== Task ==
Among the entries below, take the line with "(719, 536) = (507, 160): turquoise" and the line with "(392, 162) = (548, 224): yellow", and output them and every line between them exactly, with nothing else.
┌─ Source records
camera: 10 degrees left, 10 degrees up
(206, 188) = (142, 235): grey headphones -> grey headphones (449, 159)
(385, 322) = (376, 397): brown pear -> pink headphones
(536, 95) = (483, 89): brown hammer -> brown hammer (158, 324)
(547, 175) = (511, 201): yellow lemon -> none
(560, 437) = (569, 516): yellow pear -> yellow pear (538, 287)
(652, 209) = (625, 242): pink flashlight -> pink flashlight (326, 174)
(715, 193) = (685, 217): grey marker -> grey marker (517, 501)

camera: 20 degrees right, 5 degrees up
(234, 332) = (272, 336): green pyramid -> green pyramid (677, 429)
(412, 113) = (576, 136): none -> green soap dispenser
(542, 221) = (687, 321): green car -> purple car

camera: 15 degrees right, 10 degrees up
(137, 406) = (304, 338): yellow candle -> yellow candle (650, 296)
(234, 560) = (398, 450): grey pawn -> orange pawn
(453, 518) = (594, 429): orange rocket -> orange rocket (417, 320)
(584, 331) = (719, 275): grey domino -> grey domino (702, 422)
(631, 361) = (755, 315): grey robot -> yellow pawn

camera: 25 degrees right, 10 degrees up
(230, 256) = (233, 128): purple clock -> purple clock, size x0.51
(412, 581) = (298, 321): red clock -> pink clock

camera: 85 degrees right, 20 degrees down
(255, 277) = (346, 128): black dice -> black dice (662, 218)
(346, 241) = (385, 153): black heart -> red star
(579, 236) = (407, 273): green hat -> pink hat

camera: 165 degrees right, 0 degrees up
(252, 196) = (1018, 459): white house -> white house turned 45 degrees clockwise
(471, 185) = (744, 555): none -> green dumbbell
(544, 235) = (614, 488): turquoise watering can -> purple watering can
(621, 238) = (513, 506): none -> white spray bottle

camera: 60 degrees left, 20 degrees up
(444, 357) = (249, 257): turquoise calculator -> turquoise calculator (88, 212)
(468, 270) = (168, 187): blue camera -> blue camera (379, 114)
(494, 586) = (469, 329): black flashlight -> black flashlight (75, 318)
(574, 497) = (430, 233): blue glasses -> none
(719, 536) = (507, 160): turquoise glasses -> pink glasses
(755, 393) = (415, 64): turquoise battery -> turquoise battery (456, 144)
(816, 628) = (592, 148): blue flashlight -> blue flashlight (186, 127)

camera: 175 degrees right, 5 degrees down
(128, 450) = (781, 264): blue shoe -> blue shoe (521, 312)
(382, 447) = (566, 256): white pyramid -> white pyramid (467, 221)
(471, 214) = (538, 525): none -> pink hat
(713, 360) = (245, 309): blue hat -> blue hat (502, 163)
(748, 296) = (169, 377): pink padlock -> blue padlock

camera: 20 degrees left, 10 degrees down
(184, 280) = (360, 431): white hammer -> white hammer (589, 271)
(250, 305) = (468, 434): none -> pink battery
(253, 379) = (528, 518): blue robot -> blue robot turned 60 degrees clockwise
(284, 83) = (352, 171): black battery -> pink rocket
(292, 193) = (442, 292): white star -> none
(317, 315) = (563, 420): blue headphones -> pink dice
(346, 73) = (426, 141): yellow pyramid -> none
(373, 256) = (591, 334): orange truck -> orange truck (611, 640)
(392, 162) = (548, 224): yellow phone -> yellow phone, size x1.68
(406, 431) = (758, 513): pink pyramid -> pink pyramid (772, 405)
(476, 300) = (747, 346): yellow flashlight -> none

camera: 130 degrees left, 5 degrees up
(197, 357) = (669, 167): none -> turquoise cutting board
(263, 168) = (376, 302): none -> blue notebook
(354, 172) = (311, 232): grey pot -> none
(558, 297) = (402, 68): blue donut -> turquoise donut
└─
== Answer below ==
(719, 536) = (507, 160): turquoise glasses -> pink glasses
(755, 393) = (415, 64): turquoise battery -> turquoise battery (456, 144)
(816, 628) = (592, 148): blue flashlight -> blue flashlight (186, 127)

camera: 175 degrees right, 5 degrees down
(128, 450) = (781, 264): blue shoe -> blue shoe (521, 312)
(382, 447) = (566, 256): white pyramid -> white pyramid (467, 221)
(471, 214) = (538, 525): none -> pink hat
(713, 360) = (245, 309): blue hat -> blue hat (502, 163)
(748, 296) = (169, 377): pink padlock -> blue padlock

camera: 20 degrees left, 10 degrees down
(184, 280) = (360, 431): white hammer -> white hammer (589, 271)
(250, 305) = (468, 434): none -> pink battery
(253, 379) = (528, 518): blue robot -> blue robot turned 60 degrees clockwise
(284, 83) = (352, 171): black battery -> pink rocket
(292, 193) = (442, 292): white star -> none
(317, 315) = (563, 420): blue headphones -> pink dice
(346, 73) = (426, 141): yellow pyramid -> none
(373, 256) = (591, 334): orange truck -> orange truck (611, 640)
(392, 162) = (548, 224): yellow phone -> yellow phone, size x1.68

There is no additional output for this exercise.